> **AIM OF THE TASK**:
Restate all the data word for word and omit the pictures.

--- DATA EXTRACTS ---

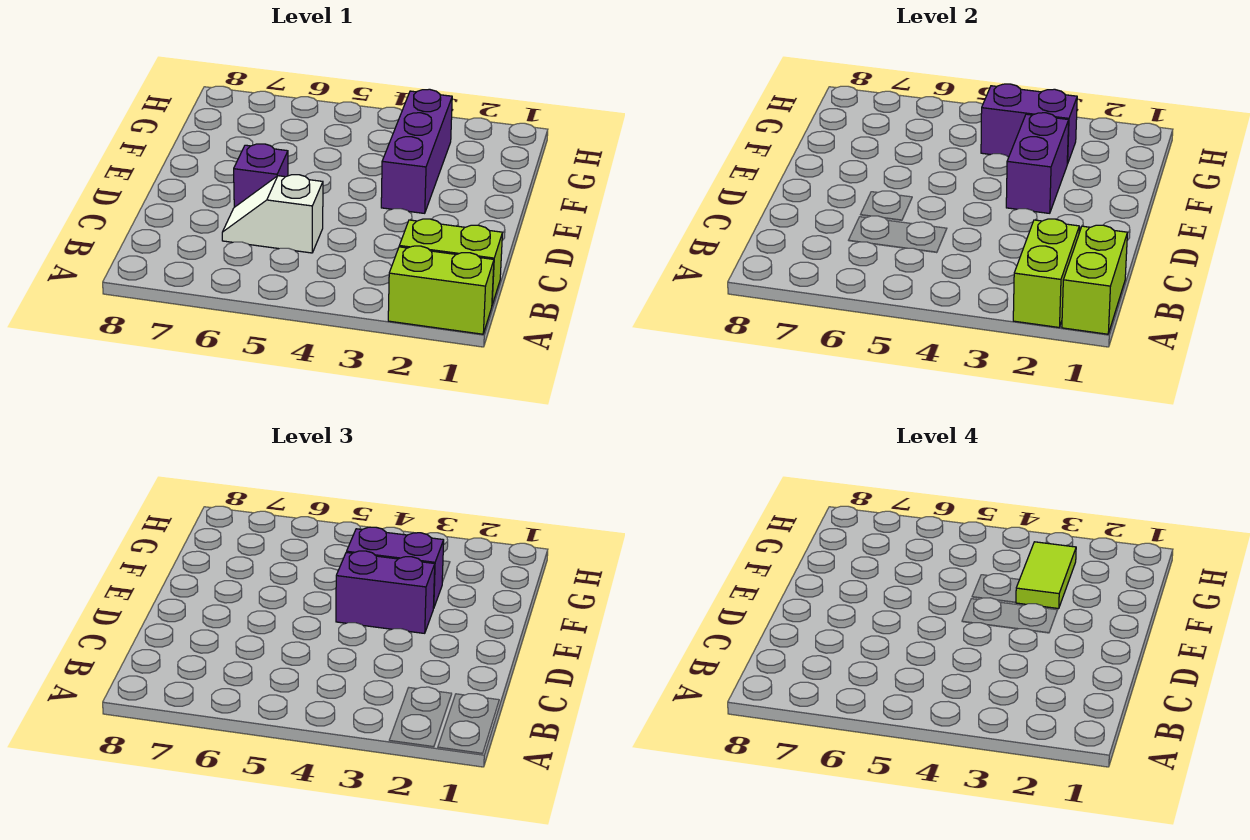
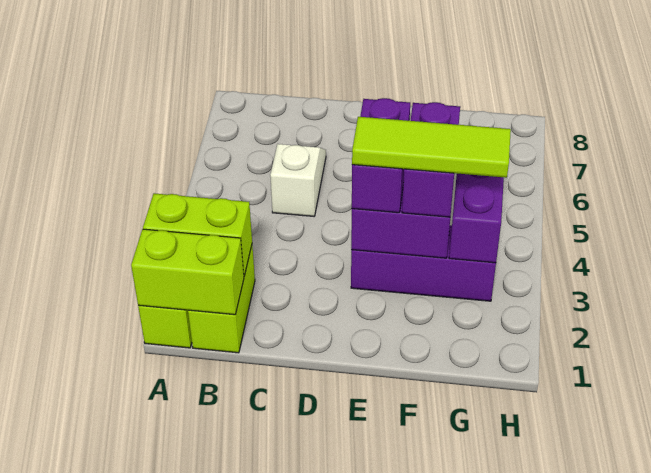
purple brick D6 level 1 -> none
lime tile F3:G3 level 4 -> lime tile E3:G3 level 4

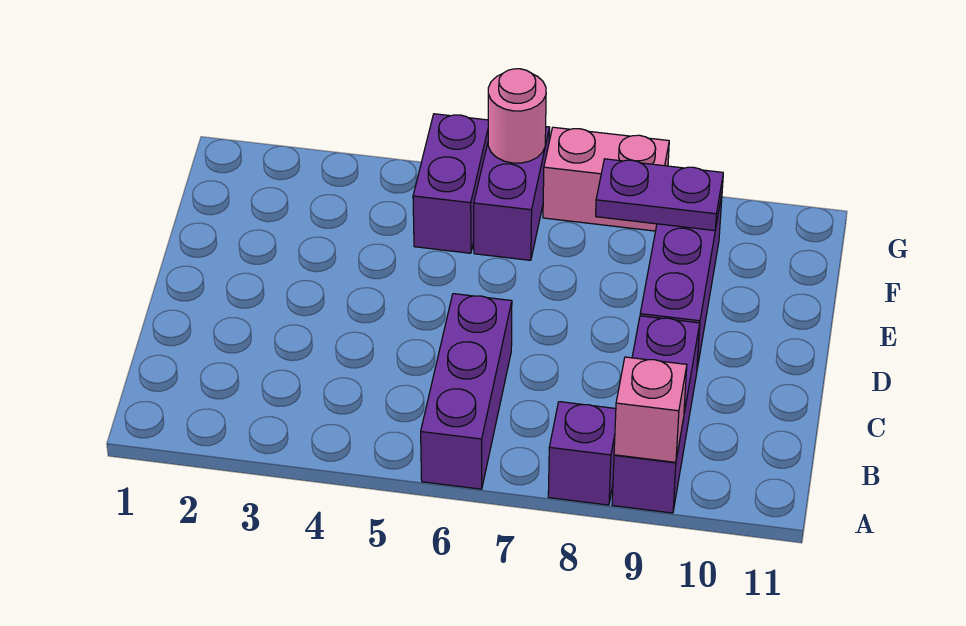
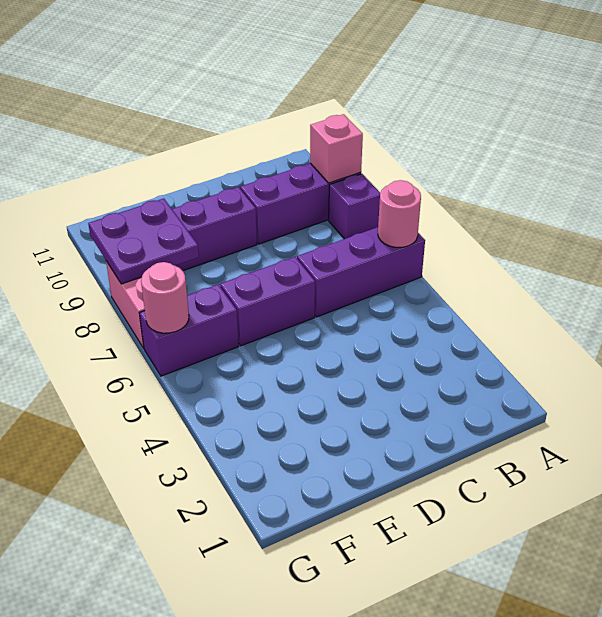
none -> pink round brick A6 level 2
purple brick F5:G5 level 1 -> purple brick D6:E6 level 1
purple plate F8:F9 level 2 -> purple plate F8:G9 level 2

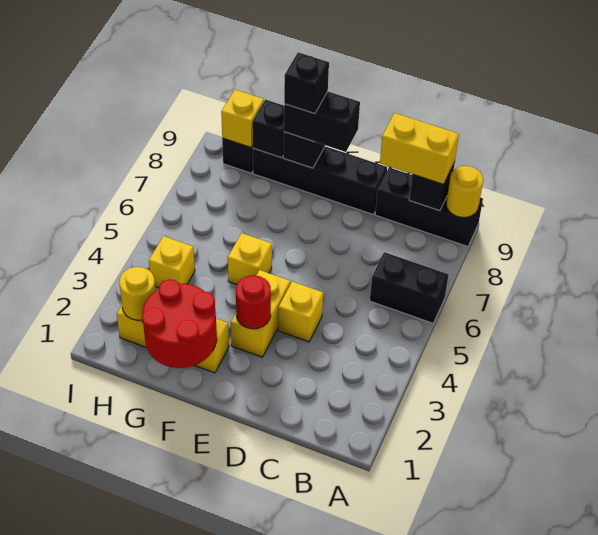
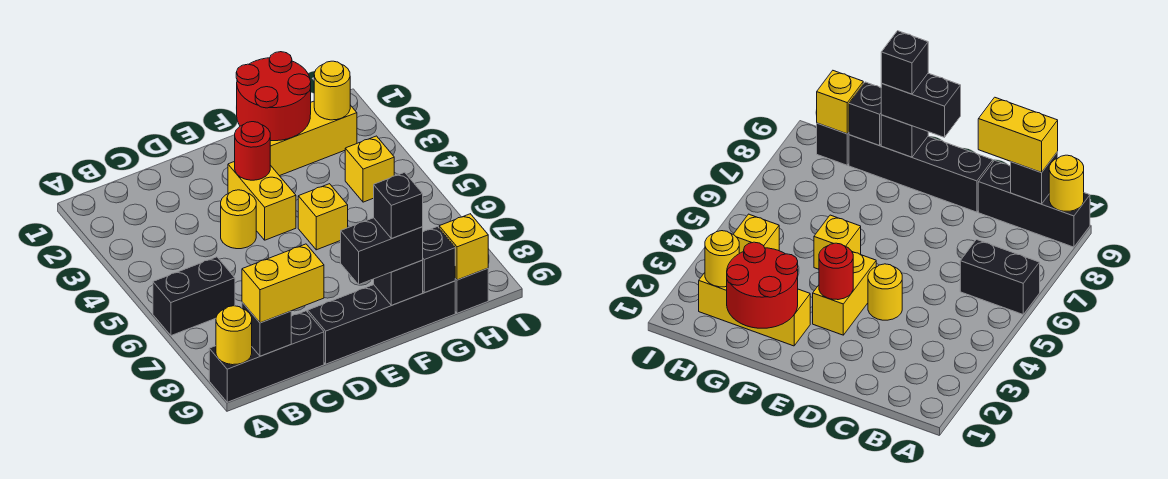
yellow brick D4 level 1 -> yellow round brick D4 level 1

---

> **TASK RESPONSE**:
purple brick D6 level 1 -> none
lime tile F3:G3 level 4 -> lime tile E3:G3 level 4

none -> pink round brick A6 level 2
purple brick F5:G5 level 1 -> purple brick D6:E6 level 1
purple plate F8:F9 level 2 -> purple plate F8:G9 level 2

yellow brick D4 level 1 -> yellow round brick D4 level 1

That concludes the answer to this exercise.